[Source records — start]
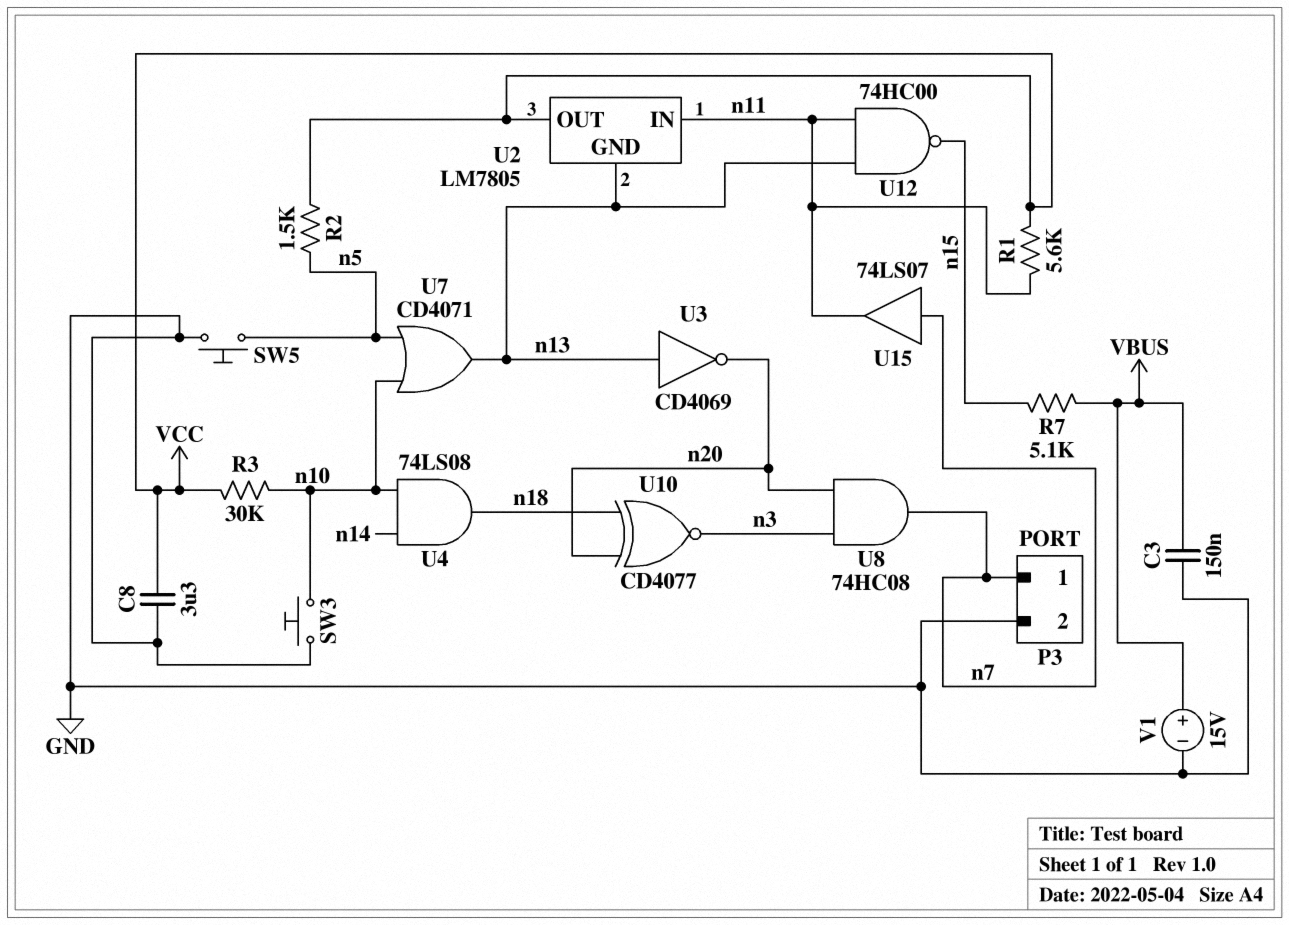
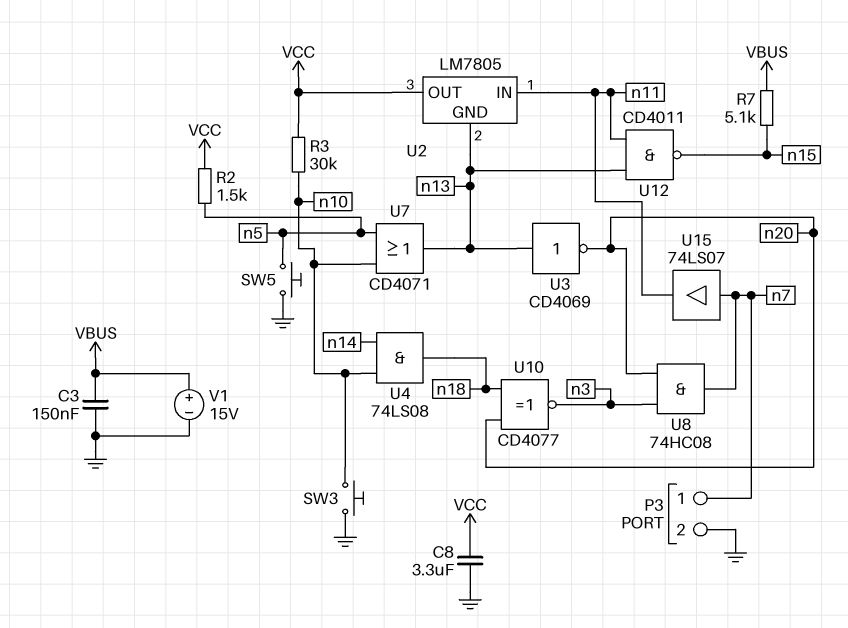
R1: 5.6k (VCC, n11) -> none
U12: NAND 74HC00 (in n11, in n13, out n15) -> NAND CD4011 (in n11, in n13, out n15)

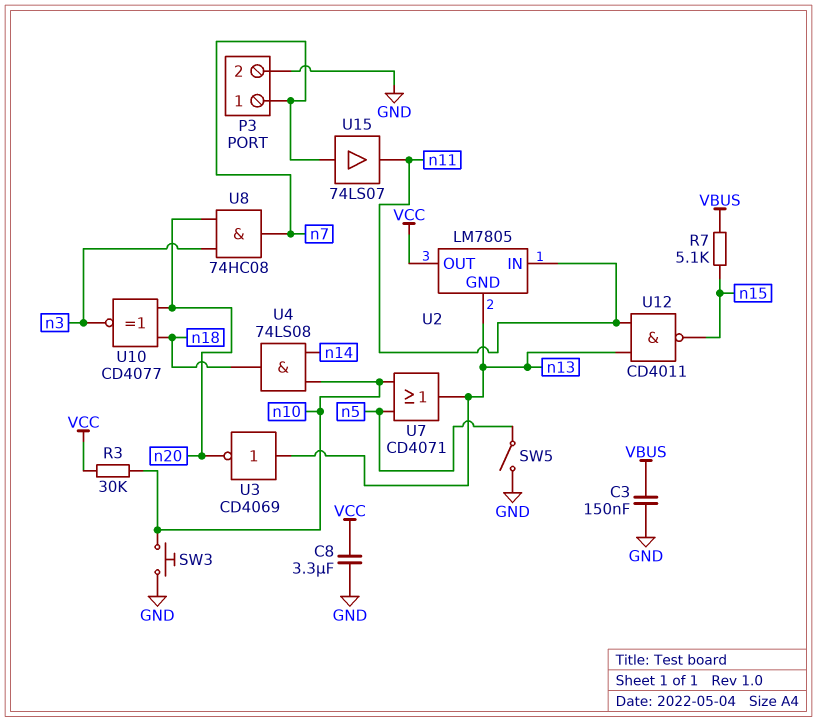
R2: 1.5k (VCC, n5) -> none
SW5: button (GND, n5) -> switch (GND, n5)
V1: 15V (plus VBUS, minus GND) -> none

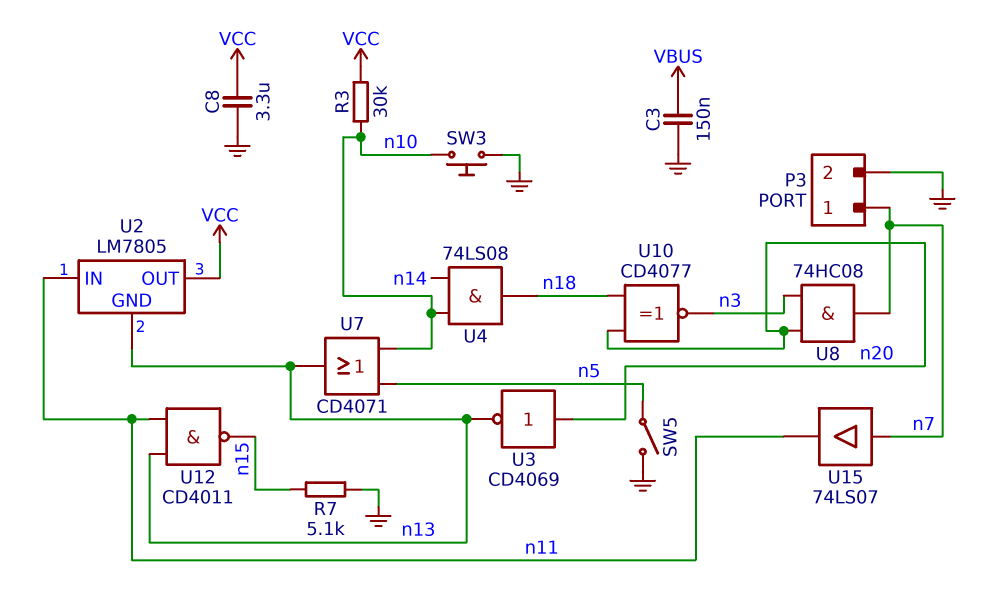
R7: 5.1k (VBUS, n15) -> 5.1k (GND, n15)
U3: NOT CD4069 (in n13, out n20) -> NOT CD4069 (in n20, out n13)

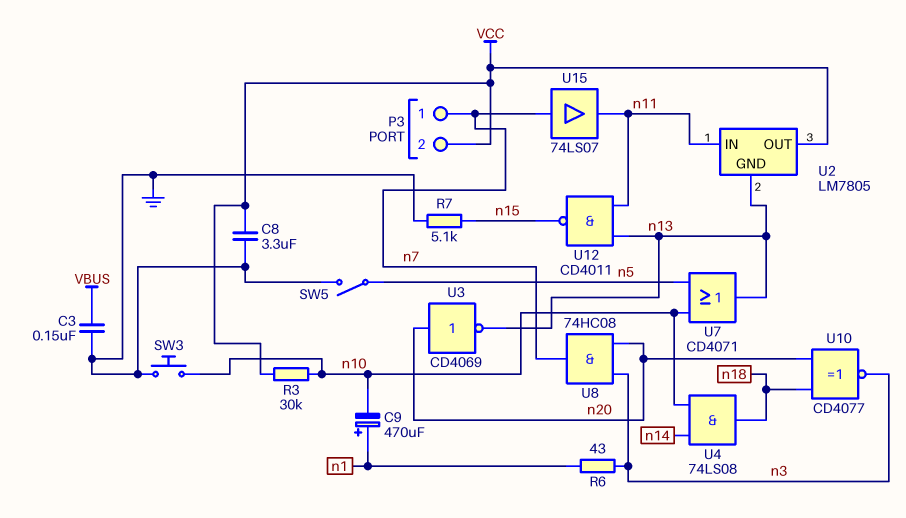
C9: none -> 470uF (plus n1, minus n10)
P3 pin 2: GND -> VCC
R6: none -> 43 (n1, n3)

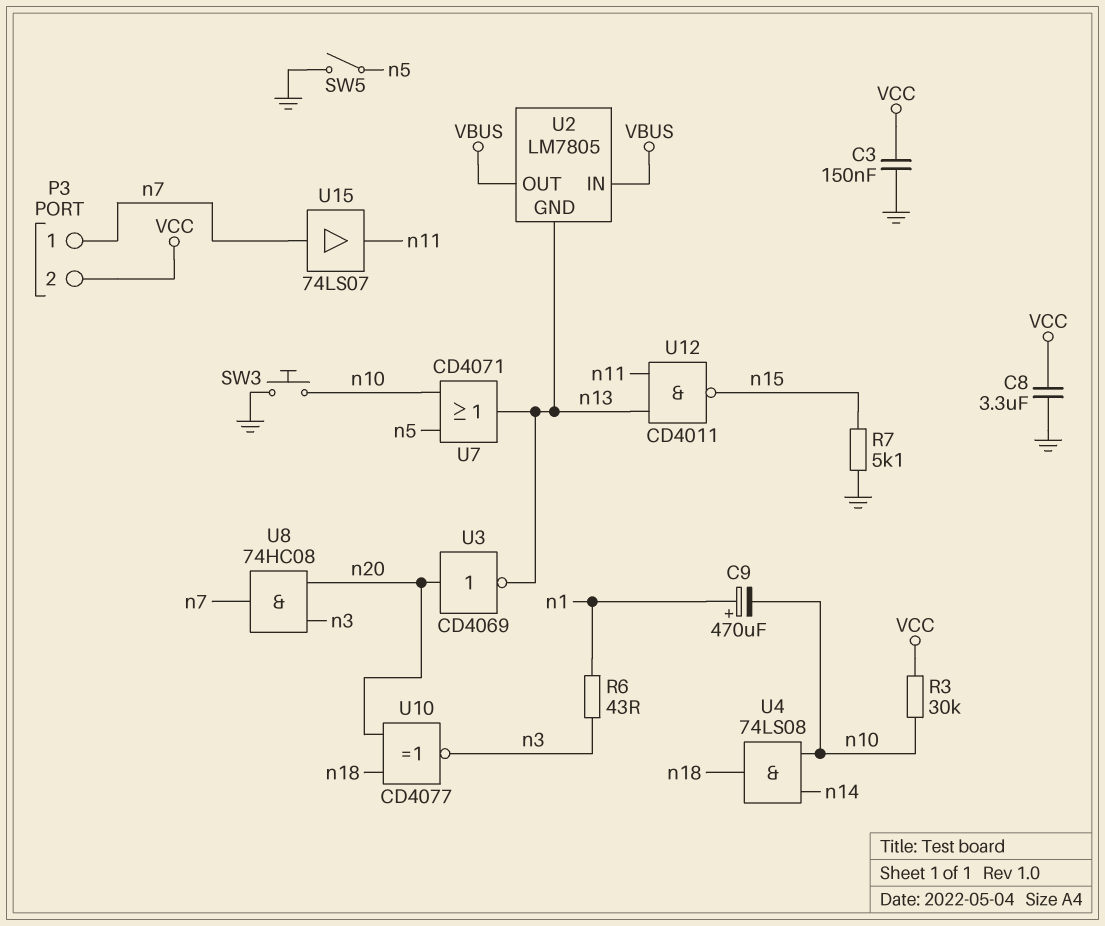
C3: 150nF (GND, VBUS) -> 150nF (GND, VCC)
U2 pin IN: n11 -> VBUS
U2 pin OUT: VCC -> VBUS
[Source records — finish]
Exercise requirements:
The answer is the lines above from the one with "U12: NAND 74HC00" to the one with "U2 pin IN: n11 -> VBUS", set down exactly, with no pictures.

Answer box:
U12: NAND 74HC00 (in n11, in n13, out n15) -> NAND CD4011 (in n11, in n13, out n15)

R2: 1.5k (VCC, n5) -> none
SW5: button (GND, n5) -> switch (GND, n5)
V1: 15V (plus VBUS, minus GND) -> none

R7: 5.1k (VBUS, n15) -> 5.1k (GND, n15)
U3: NOT CD4069 (in n13, out n20) -> NOT CD4069 (in n20, out n13)

C9: none -> 470uF (plus n1, minus n10)
P3 pin 2: GND -> VCC
R6: none -> 43 (n1, n3)

C3: 150nF (GND, VBUS) -> 150nF (GND, VCC)
U2 pin IN: n11 -> VBUS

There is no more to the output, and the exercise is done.